## Problem to solve:
Exclude the pictures and transcribe the rest of the data below exactly.

#### Data section

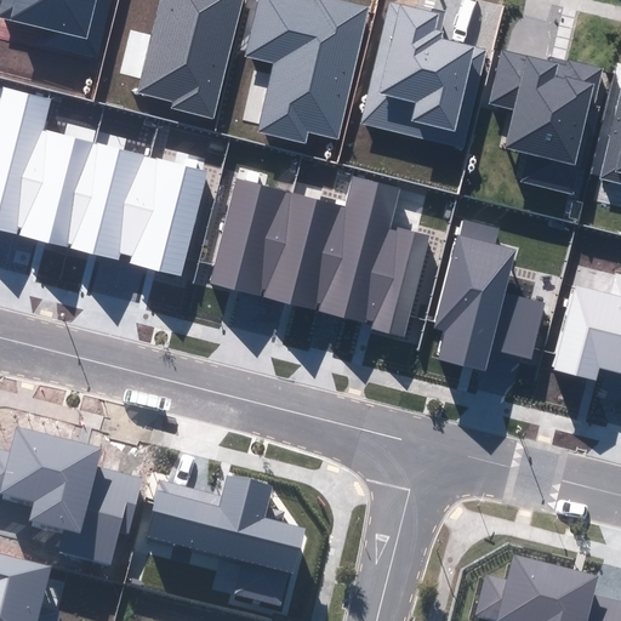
[(0,0),(0,28),(91,52),(104,0),(0,0)]
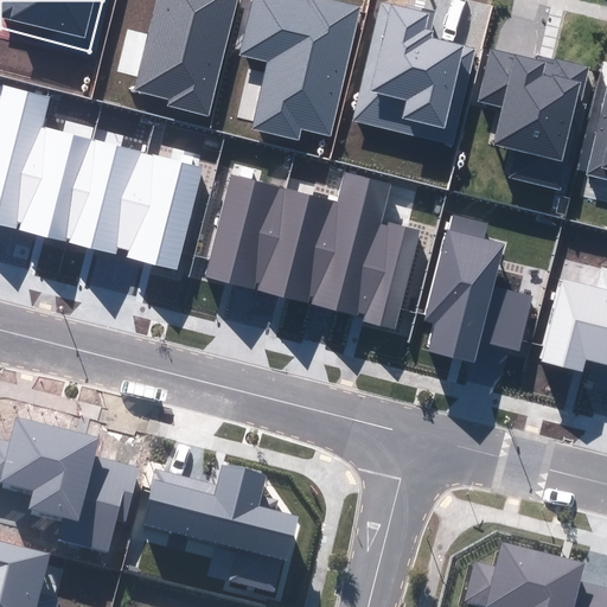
[(154,0),(132,89),(166,97),(165,104),(204,114),(231,0),(154,0)]
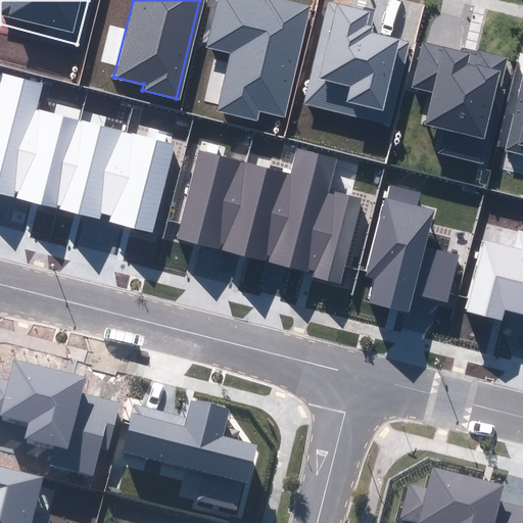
[(215,0),(204,46),(228,51),(215,109),(254,119),(256,110),(282,116),(308,3),(294,0),(215,0)]
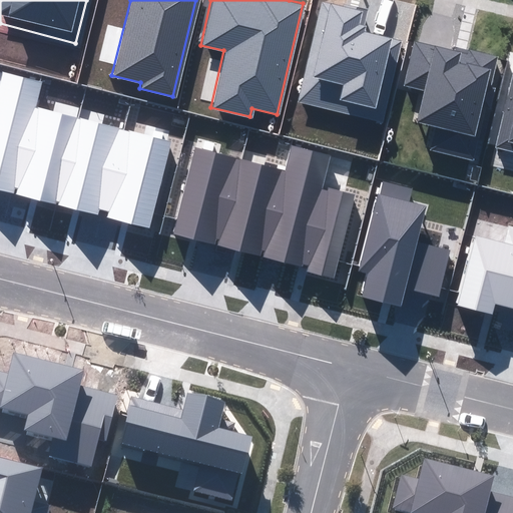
[(323,0),(318,0),(295,101),(378,121),(397,40),(376,35),(359,31),(364,10),(323,0)]
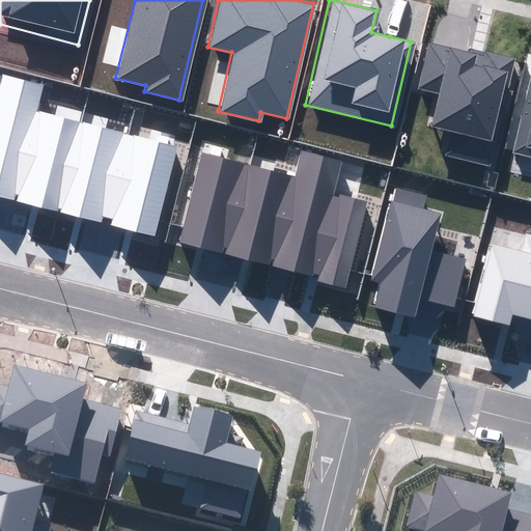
[(452,49),(426,43),(415,86),(434,90),(425,122),(445,128),(438,155),(483,166),(497,110),(502,111),(508,87),(504,86),(511,58),(484,51),(482,56),(452,49)]
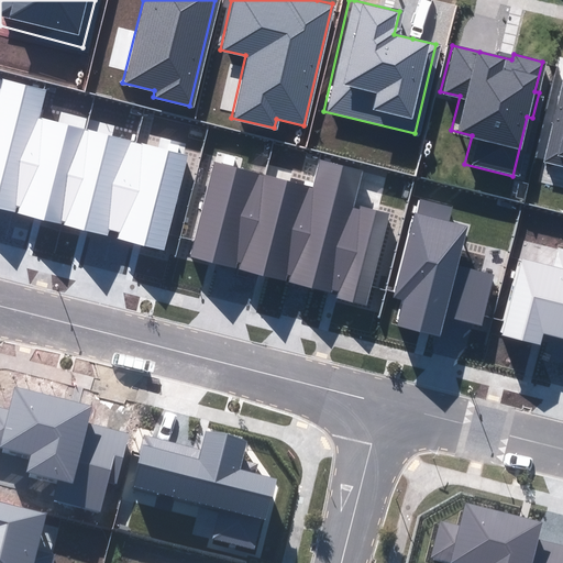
[(562,68),(541,159),(562,164),(562,68)]
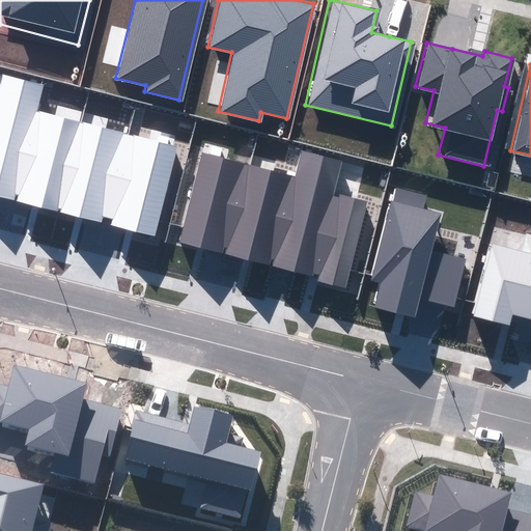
[(15,200),(17,194),(37,110),(44,85),(3,75),(0,88),(0,196),(2,197),(15,200)]
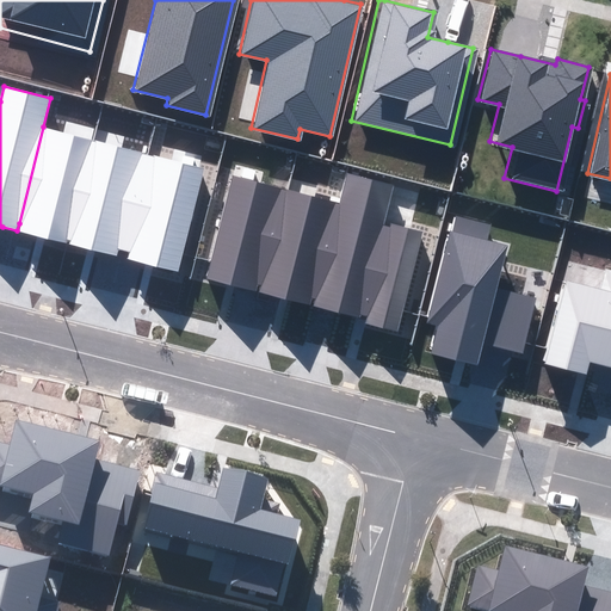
[(68,239),(69,240),(96,140),(43,127),(19,223),(22,223),(20,230),(28,233),(67,242),(68,239)]
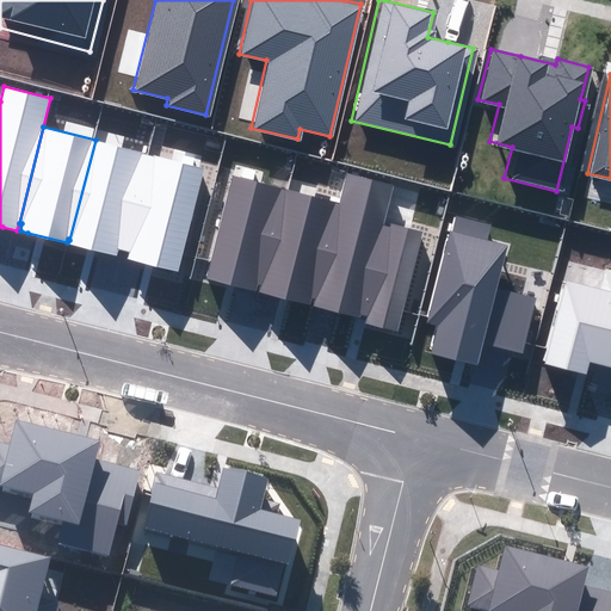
[(124,251),(148,154),(96,140),(69,240),(71,240),(69,245),(110,254),(117,255),(118,250),(124,251)]
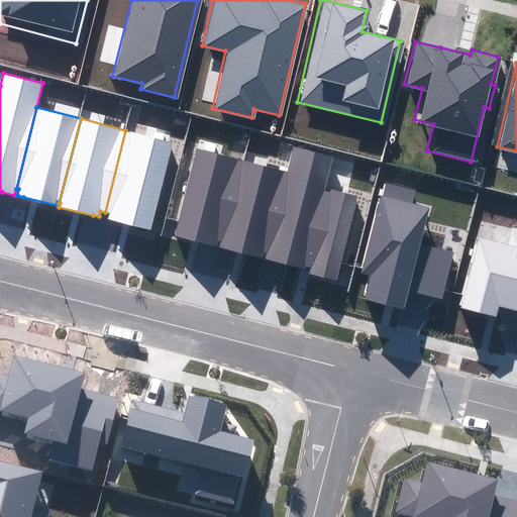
[(173,142),(125,130),(105,212),(109,213),(108,219),(114,220),(151,230),(173,142)]
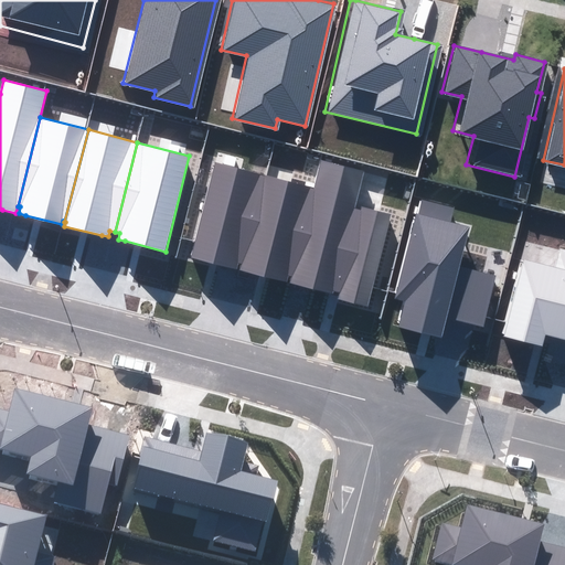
[(243,272),(266,177),(214,161),(191,257),(228,267),(237,269),(238,263),(242,264),(241,270),(243,272)]
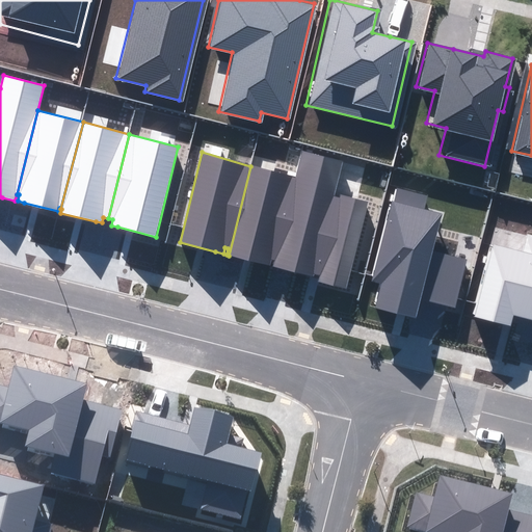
[(303,153),(297,178),(275,267),(283,269),(314,276),(315,274),(320,276),(318,281),(346,288),(368,203),(342,195),(341,200),(333,197),(342,162),(303,153)]
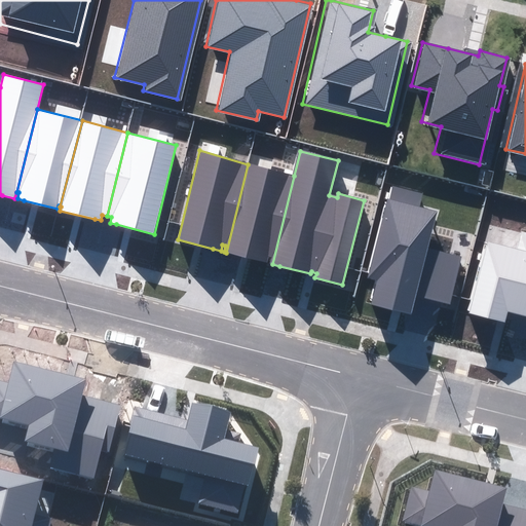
[(272,264),(294,176),(248,164),(226,253),(233,254),(267,263),(269,257),(271,258),(270,264),(272,264)]
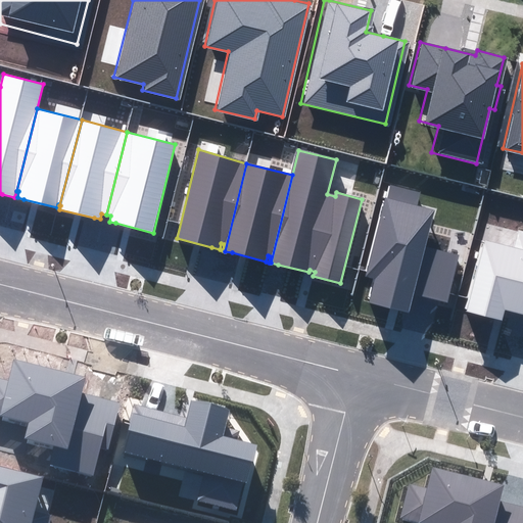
[(384,198),(364,277),(374,279),(368,302),(410,313),(414,296),(429,300),(447,305),(460,255),(426,247),(436,210),(417,205),(420,193),(389,186),(386,198),(384,198)]
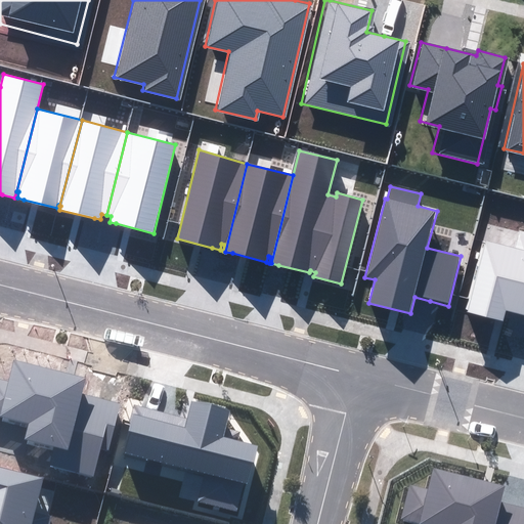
[(512,248),(484,239),(465,310),(499,319),(503,308),(523,314),(523,229),(517,228),(512,248)]
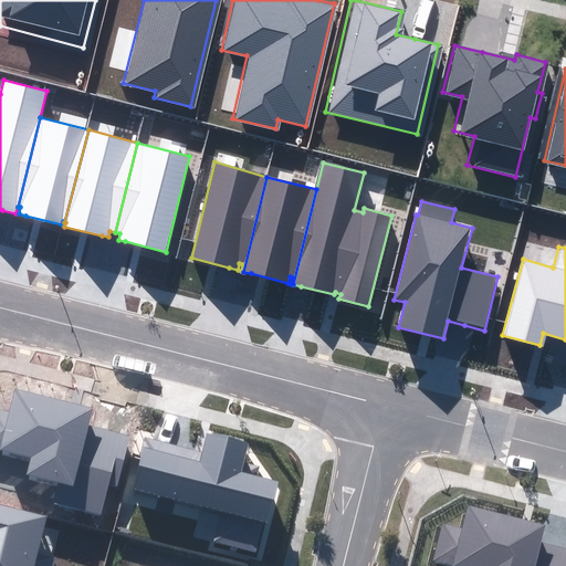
[(52,503),(102,515),(109,485),(117,488),(129,436),(107,430),(87,425),(92,408),(16,389),(10,411),(0,409),(0,449),(4,451),(3,456),(31,462),(27,477),(30,477),(29,480),(56,486),(52,503)]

########

## Exercise answer:
[(0,0),(0,28),(91,52),(104,0),(0,0)]
[(154,0),(132,89),(166,97),(165,104),(204,114),(231,0),(154,0)]
[(215,0),(204,46),(228,51),(215,109),(254,119),(256,110),(282,116),(308,3),(294,0),(215,0)]
[(323,0),(318,0),(295,101),(378,121),(397,40),(376,35),(359,31),(364,10),(323,0)]
[(452,49),(426,43),(415,86),(434,90),(425,122),(445,128),(438,155),(483,166),(497,110),(502,111),(508,87),(504,86),(511,58),(484,51),(482,56),(452,49)]
[(562,68),(541,159),(562,164),(562,68)]
[(15,200),(17,194),(37,110),(44,85),(3,75),(0,88),(0,196),(2,197),(15,200)]
[(68,239),(69,240),(96,140),(43,127),(19,223),(22,223),(20,230),(28,233),(67,242),(68,239)]
[(124,251),(148,154),(96,140),(69,240),(71,240),(69,245),(110,254),(117,255),(118,250),(124,251)]
[(173,142),(125,130),(105,212),(109,213),(108,219),(114,220),(151,230),(173,142)]
[(243,272),(266,177),(214,161),(191,257),(228,267),(237,269),(238,263),(242,264),(241,270),(243,272)]
[(303,153),(297,178),(275,267),(283,269),(314,276),(315,274),(320,276),(318,281),(346,288),(368,203),(342,195),(341,200),(333,197),(342,162),(303,153)]
[(272,264),(294,176),(248,164),(226,253),(233,254),(267,263),(269,257),(271,258),(270,264),(272,264)]
[(384,198),(364,277),(374,279),(368,302),(410,313),(414,296),(429,300),(447,305),(460,255),(426,247),(436,210),(417,205),(420,193),(389,186),(386,198),(384,198)]
[(512,248),(484,239),(465,310),(499,319),(503,308),(523,314),(523,229),(517,228),(512,248)]
[(52,503),(102,515),(109,485),(117,488),(129,436),(107,430),(87,425),(92,408),(16,389),(10,411),(0,409),(0,449),(4,451),(3,456),(31,462),(27,477),(30,477),(29,480),(56,486),(52,503)]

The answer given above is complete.